§ What is being asked
Write out each record below exactly, but not the pictures.

(Data shown Opens)

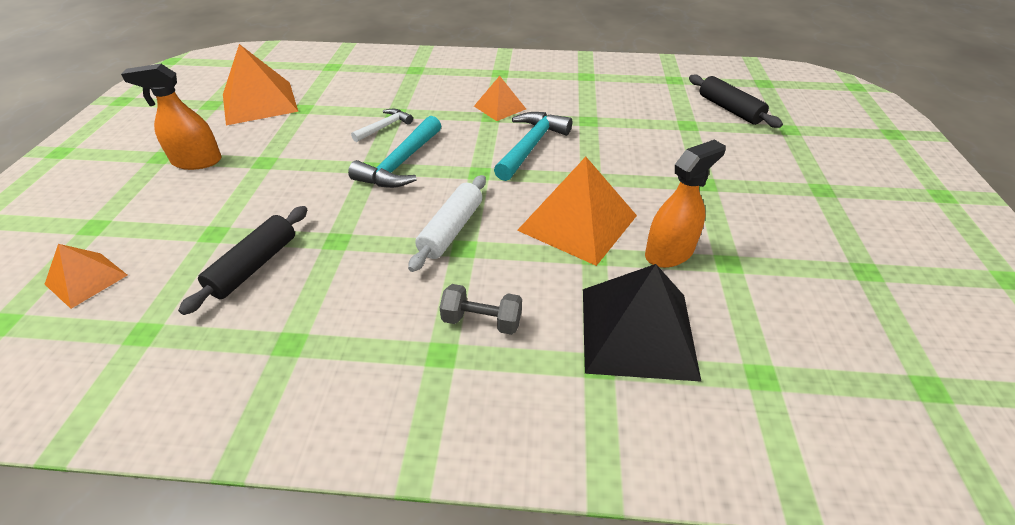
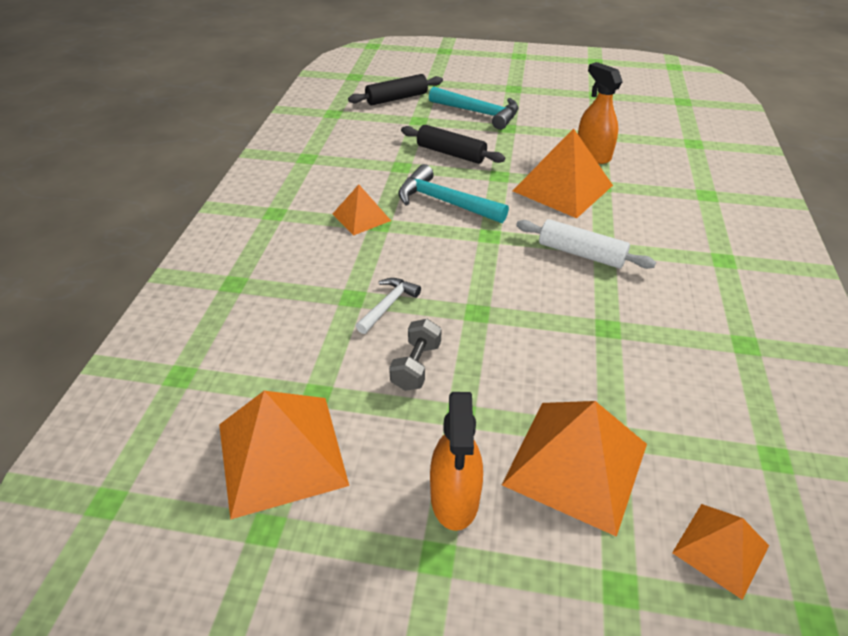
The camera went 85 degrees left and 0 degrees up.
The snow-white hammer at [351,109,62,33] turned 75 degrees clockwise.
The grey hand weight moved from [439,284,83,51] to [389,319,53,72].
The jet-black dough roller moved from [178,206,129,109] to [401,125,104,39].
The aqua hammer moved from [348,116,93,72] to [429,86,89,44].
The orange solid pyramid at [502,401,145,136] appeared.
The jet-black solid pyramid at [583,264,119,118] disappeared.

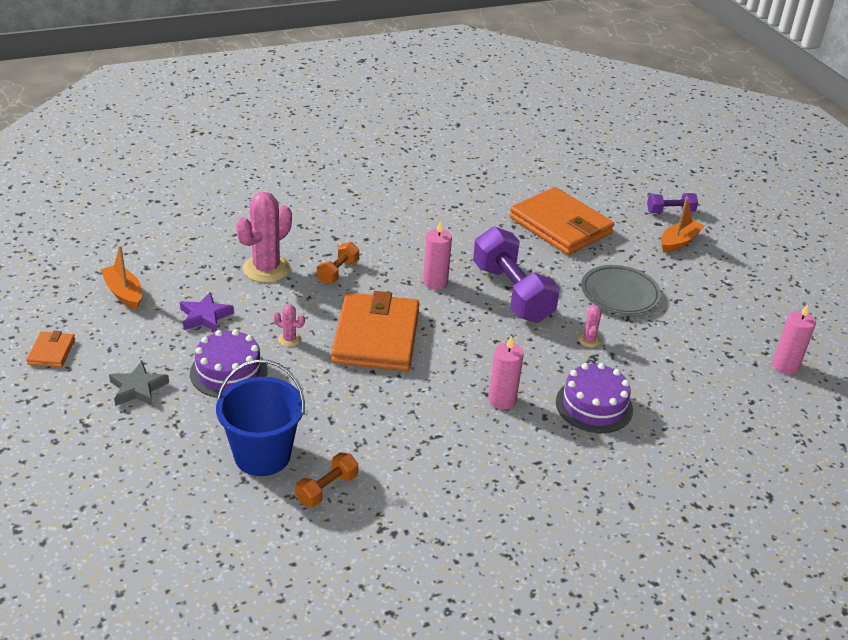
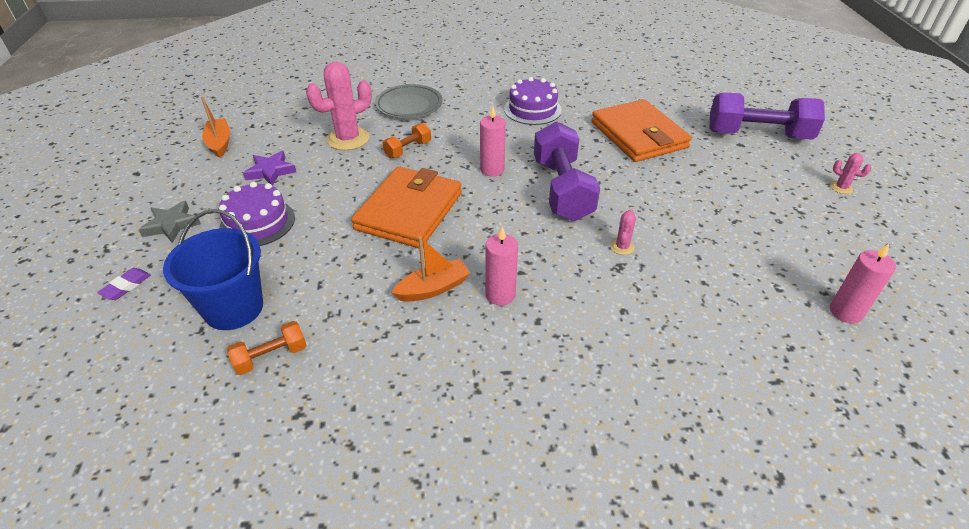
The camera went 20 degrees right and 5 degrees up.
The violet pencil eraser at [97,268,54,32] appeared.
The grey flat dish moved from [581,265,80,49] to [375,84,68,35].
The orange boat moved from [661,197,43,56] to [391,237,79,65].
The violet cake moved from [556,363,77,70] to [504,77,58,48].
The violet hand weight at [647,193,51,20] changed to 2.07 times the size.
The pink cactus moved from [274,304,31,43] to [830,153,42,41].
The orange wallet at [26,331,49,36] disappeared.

(Data shown Closes)

§ Solution for this task
The camera went 85 degrees left and 0 degrees up.
The snow-white hammer at [351,109,62,33] turned 75 degrees clockwise.
The grey hand weight moved from [439,284,83,51] to [389,319,53,72].
The jet-black dough roller moved from [178,206,129,109] to [401,125,104,39].
The aqua hammer moved from [348,116,93,72] to [429,86,89,44].
The orange solid pyramid at [502,401,145,136] appeared.
The jet-black solid pyramid at [583,264,119,118] disappeared.

The camera went 20 degrees right and 5 degrees up.
The violet pencil eraser at [97,268,54,32] appeared.
The grey flat dish moved from [581,265,80,49] to [375,84,68,35].
The orange boat moved from [661,197,43,56] to [391,237,79,65].
The violet cake moved from [556,363,77,70] to [504,77,58,48].
The violet hand weight at [647,193,51,20] changed to 2.07 times the size.
The pink cactus moved from [274,304,31,43] to [830,153,42,41].
The orange wallet at [26,331,49,36] disappeared.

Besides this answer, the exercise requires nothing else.